- **Data under study**
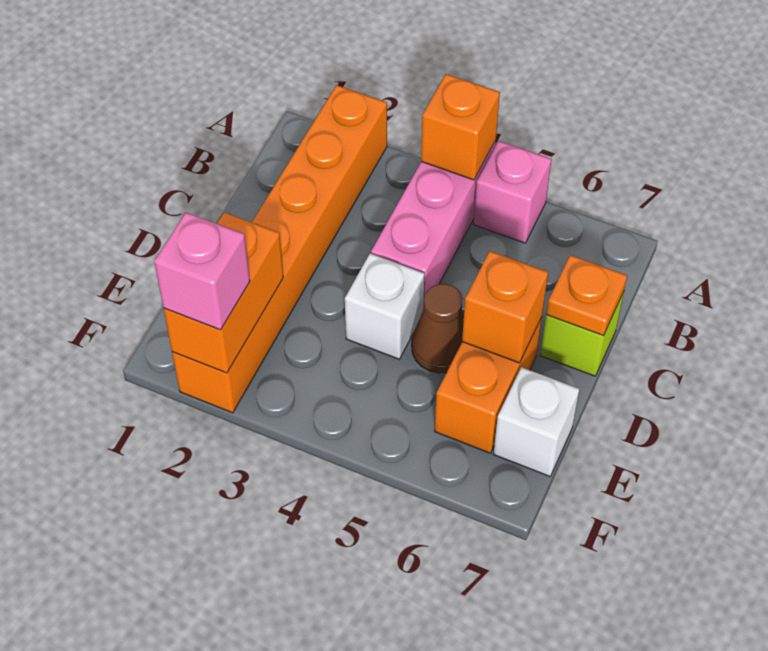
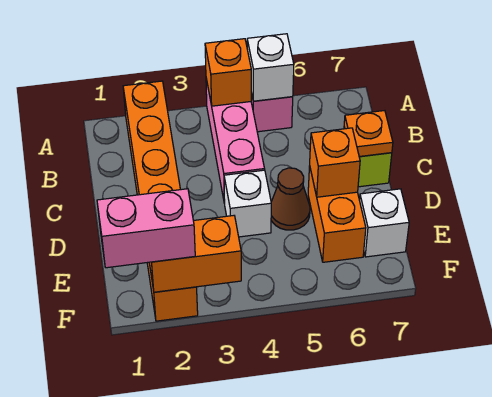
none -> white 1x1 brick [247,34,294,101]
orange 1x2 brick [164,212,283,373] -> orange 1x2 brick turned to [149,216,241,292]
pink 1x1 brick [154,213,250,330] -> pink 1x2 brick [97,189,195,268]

...

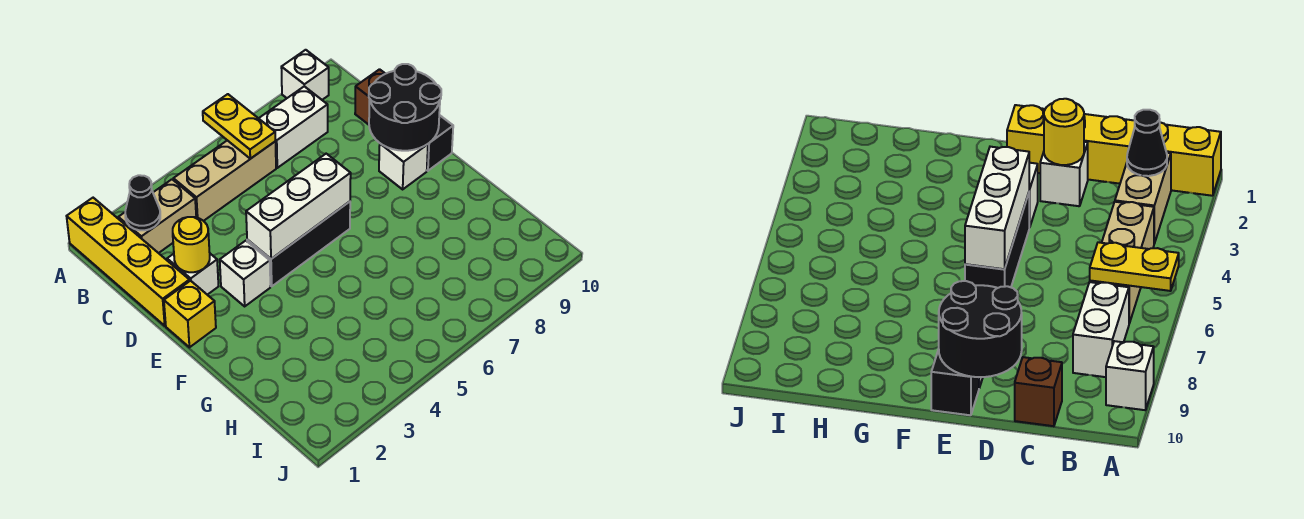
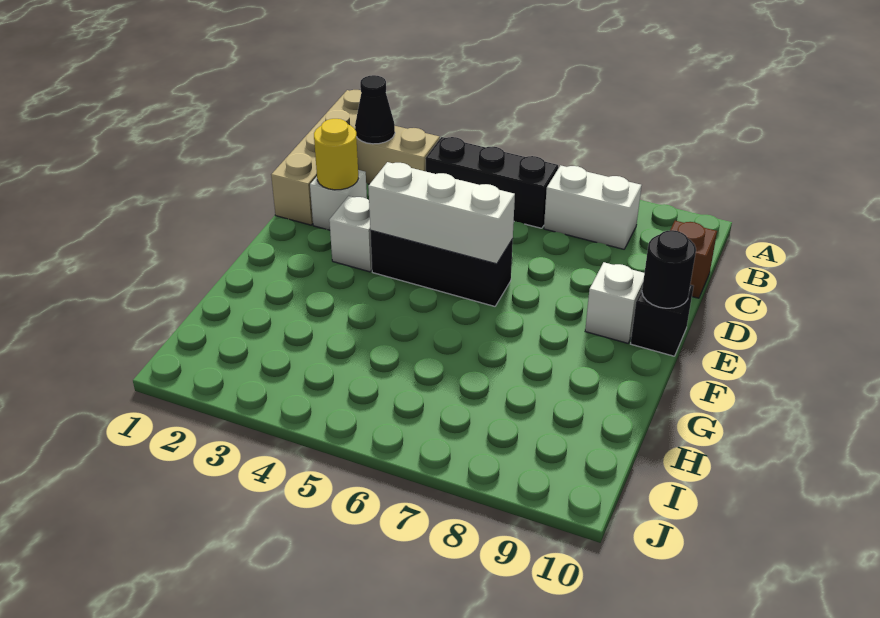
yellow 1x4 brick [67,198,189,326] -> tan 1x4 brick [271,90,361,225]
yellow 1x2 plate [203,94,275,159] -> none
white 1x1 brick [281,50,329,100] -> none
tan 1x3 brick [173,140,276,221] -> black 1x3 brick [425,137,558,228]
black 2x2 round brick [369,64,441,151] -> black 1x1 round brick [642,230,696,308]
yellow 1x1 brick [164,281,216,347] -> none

==

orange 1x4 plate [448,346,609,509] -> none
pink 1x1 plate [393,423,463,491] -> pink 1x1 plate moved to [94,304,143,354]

- **Exercise aim**
Looking at the data above, return every line from the one with "orange 1x4 plate [448,346,609,509] -> none" down to the one with "pink 1x1 plate [393,423,463,491]", exactly and inclusively.

- **Finished task**
orange 1x4 plate [448,346,609,509] -> none
pink 1x1 plate [393,423,463,491] -> pink 1x1 plate moved to [94,304,143,354]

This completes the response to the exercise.